§ What is needed: Please keep the images out and set down the data exactly as given.

§ Dataset:
**********

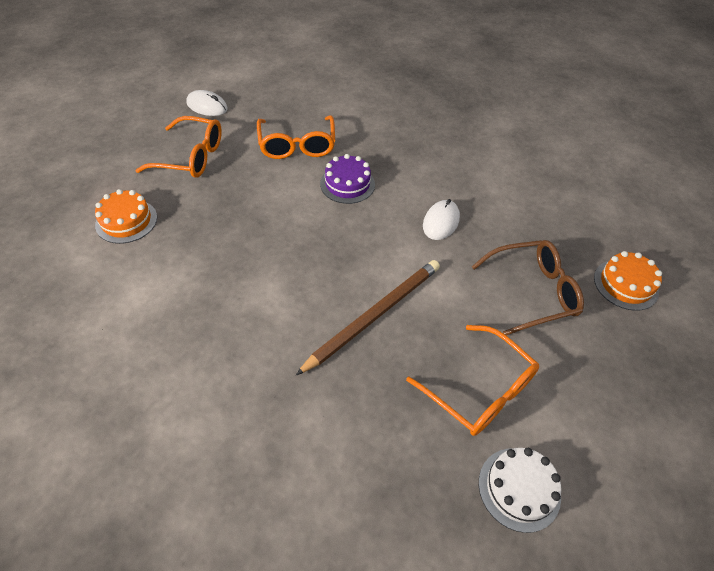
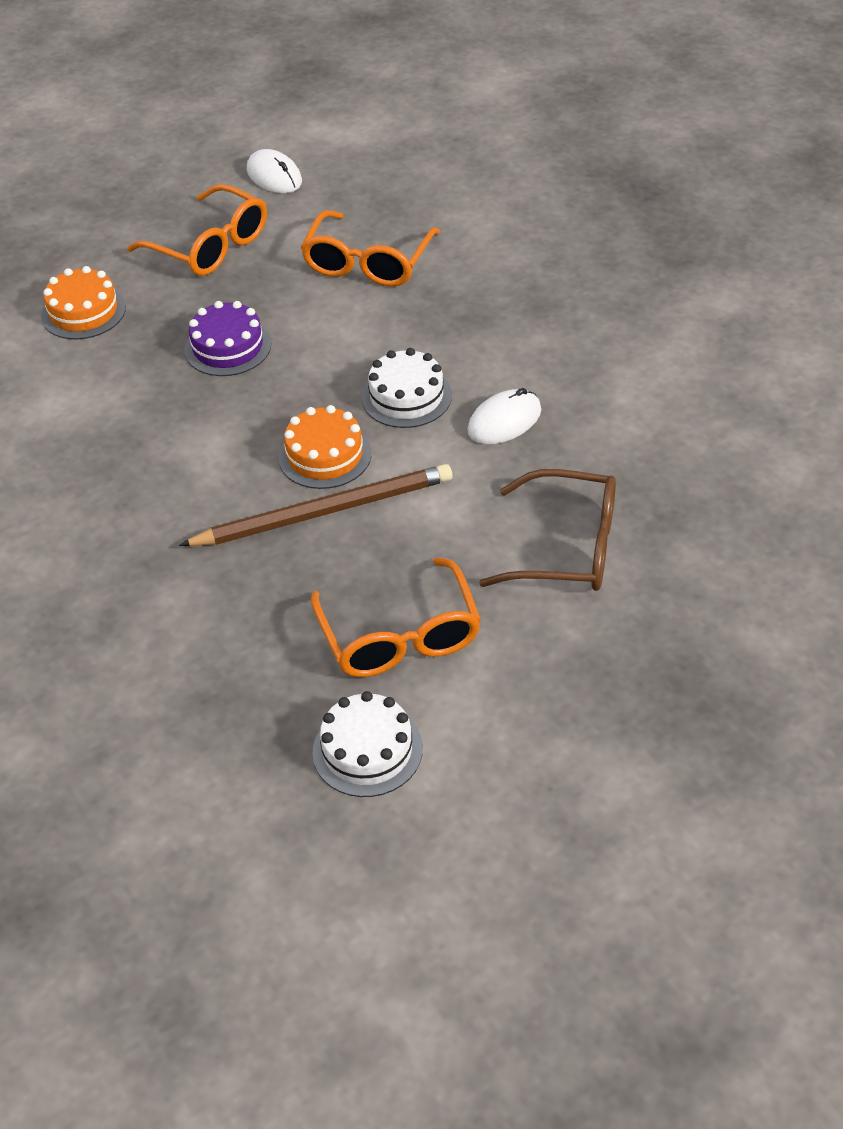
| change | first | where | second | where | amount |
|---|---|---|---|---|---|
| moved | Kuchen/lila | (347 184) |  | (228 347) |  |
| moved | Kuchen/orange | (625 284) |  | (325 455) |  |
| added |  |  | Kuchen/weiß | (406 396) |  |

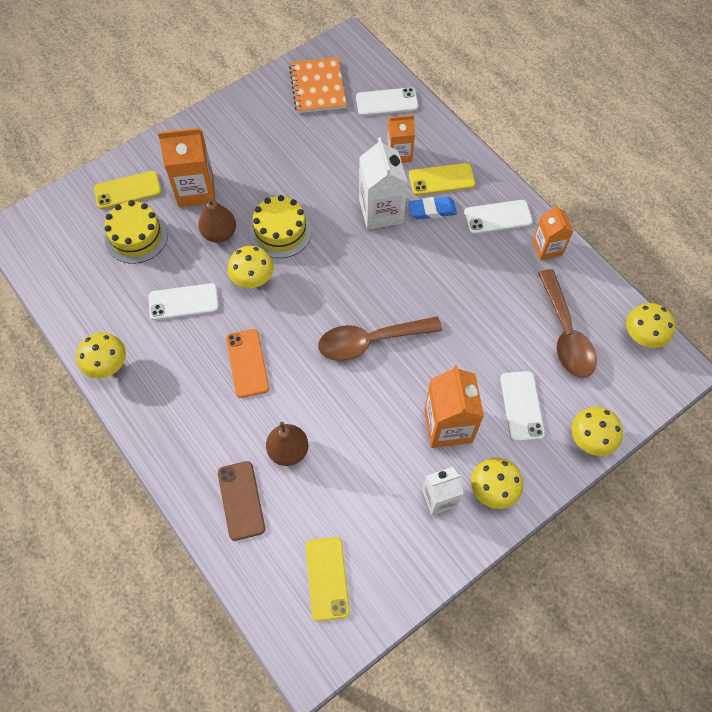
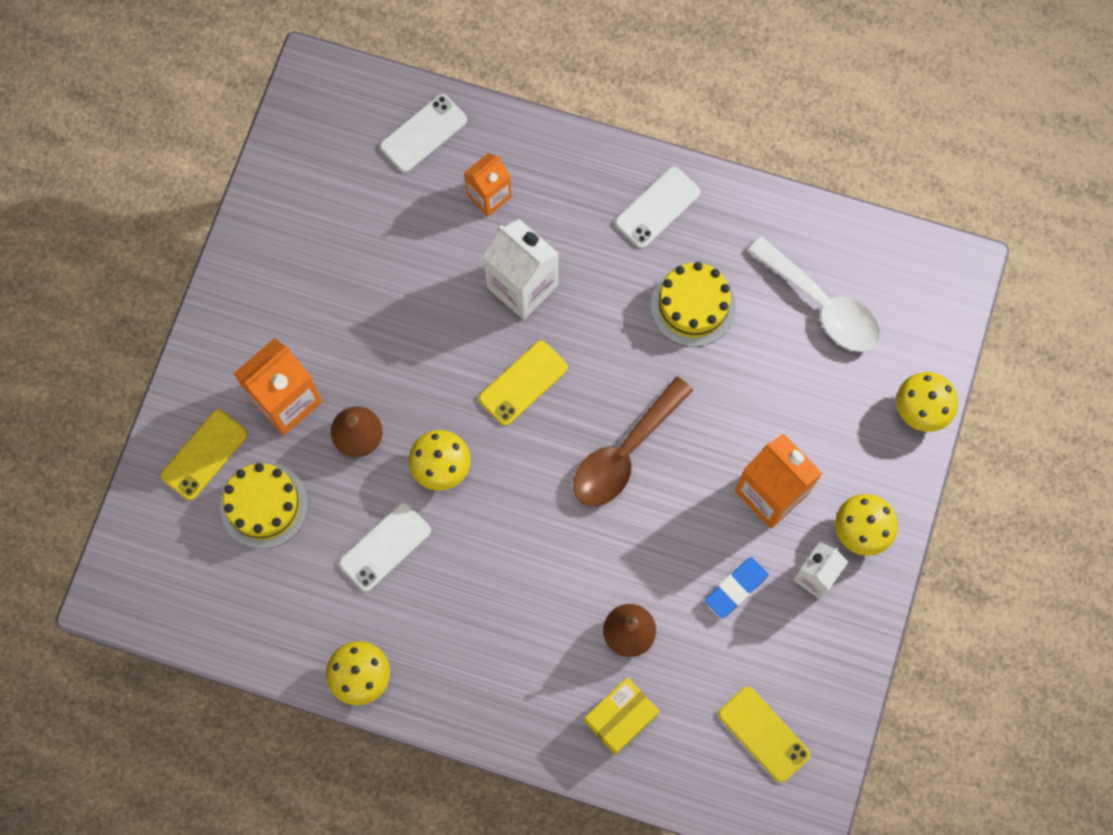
| change | first | where | second | where | amount |
|---|---|---|---|---|---|
| replaced | Handy/braun | (241 500) | Schachtel/gelb | (620 718) |  |
| removed | Handy/orange | (247 363) |  |  |  |
| moved | Kuchen/gelb | (280 231) |  | (693 306) |  |
| removed | Notizbuch/orange | (318 87) |  |  |  |
| moved | Radiergummi/blau | (432 210) |  | (736 588) |  |
| moved | Handy/gelb | (441 179) |  | (523 383) |  |
| removed | Handy/weiß | (521 406) |  |  |  |
| removed | Getränkekarton/orange | (547 248) |  |  |  |
| recoloured | Löffel/braun | (565 334) | Löffel/weiß | (822 305) |  |
| removed | Pilz/gelb | (642 336) |  |  |  |

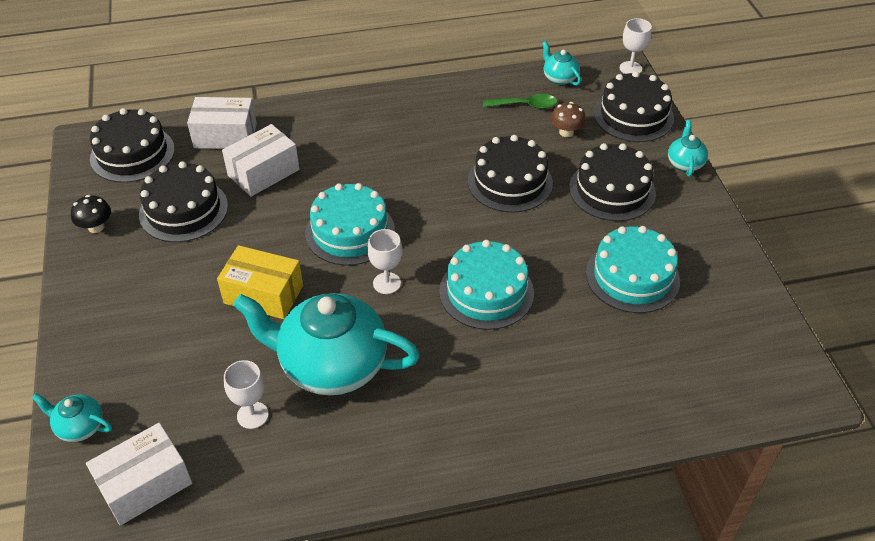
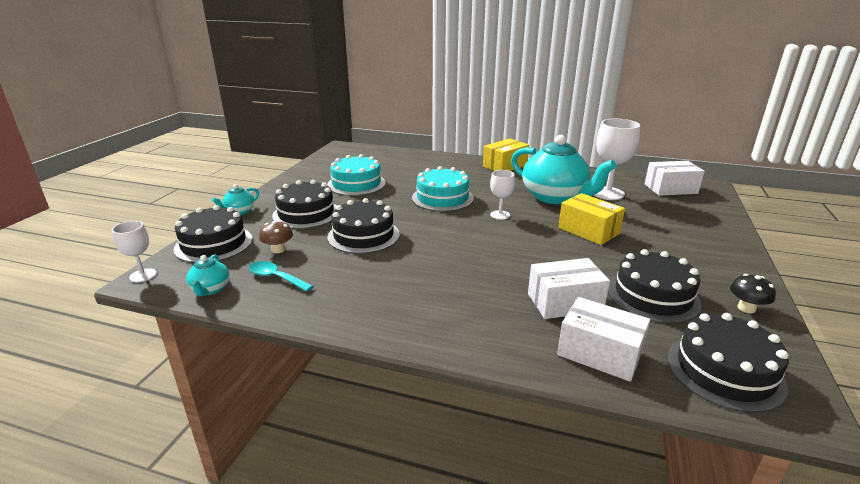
| change | first | where | second | where | amount |
|---|---|---|---|---|---|
| removed | Teekanne/türkis | (80 427) |  |  |  |
| resized | Kelch/weiß | (252 415) |  | (607 193) | x1.76 |
| removed | Kuchen/türkis | (350 232) |  |  |  |
| recoloured | Löffel/grün | (525 105) | Löffel/türkis | (276 278) |  |
| added |  |  | Schachtel/gelb | (505 166) |  |

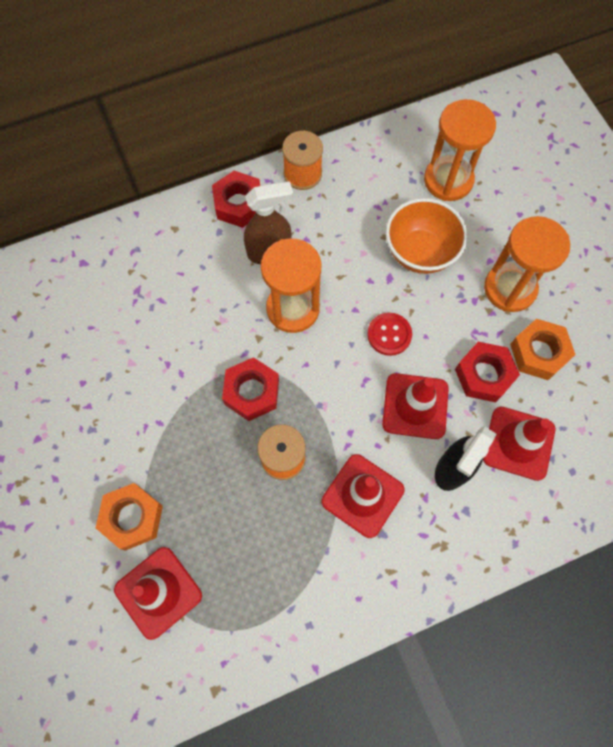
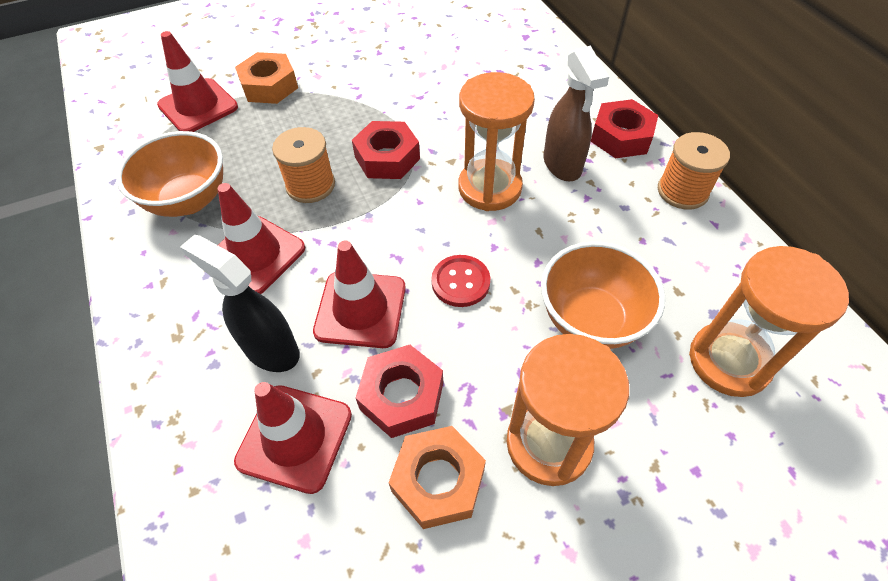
| change | first | where | second | where | amount |
|---|---|---|---|---|---|
| added |  |  | Schüssel/orange | (189 200) |  |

**********

§ Solution to the problem:
| change | first | where | second | where | amount |
|---|---|---|---|---|---|
| moved | Kuchen/lila | (347 184) |  | (228 347) |  |
| moved | Kuchen/orange | (625 284) |  | (325 455) |  |
| added |  |  | Kuchen/weiß | (406 396) |  |

| change | first | where | second | where | amount |
|---|---|---|---|---|---|
| replaced | Handy/braun | (241 500) | Schachtel/gelb | (620 718) |  |
| removed | Handy/orange | (247 363) |  |  |  |
| moved | Kuchen/gelb | (280 231) |  | (693 306) |  |
| removed | Notizbuch/orange | (318 87) |  |  |  |
| moved | Radiergummi/blau | (432 210) |  | (736 588) |  |
| moved | Handy/gelb | (441 179) |  | (523 383) |  |
| removed | Handy/weiß | (521 406) |  |  |  |
| removed | Getränkekarton/orange | (547 248) |  |  |  |
| recoloured | Löffel/braun | (565 334) | Löffel/weiß | (822 305) |  |
| removed | Pilz/gelb | (642 336) |  |  |  |

| change | first | where | second | where | amount |
|---|---|---|---|---|---|
| removed | Teekanne/türkis | (80 427) |  |  |  |
| resized | Kelch/weiß | (252 415) |  | (607 193) | x1.76 |
| removed | Kuchen/türkis | (350 232) |  |  |  |
| recoloured | Löffel/grün | (525 105) | Löffel/türkis | (276 278) |  |
| added |  |  | Schachtel/gelb | (505 166) |  |

| change | first | where | second | where | amount |
|---|---|---|---|---|---|
| added |  |  | Schüssel/orange | (189 200) |  |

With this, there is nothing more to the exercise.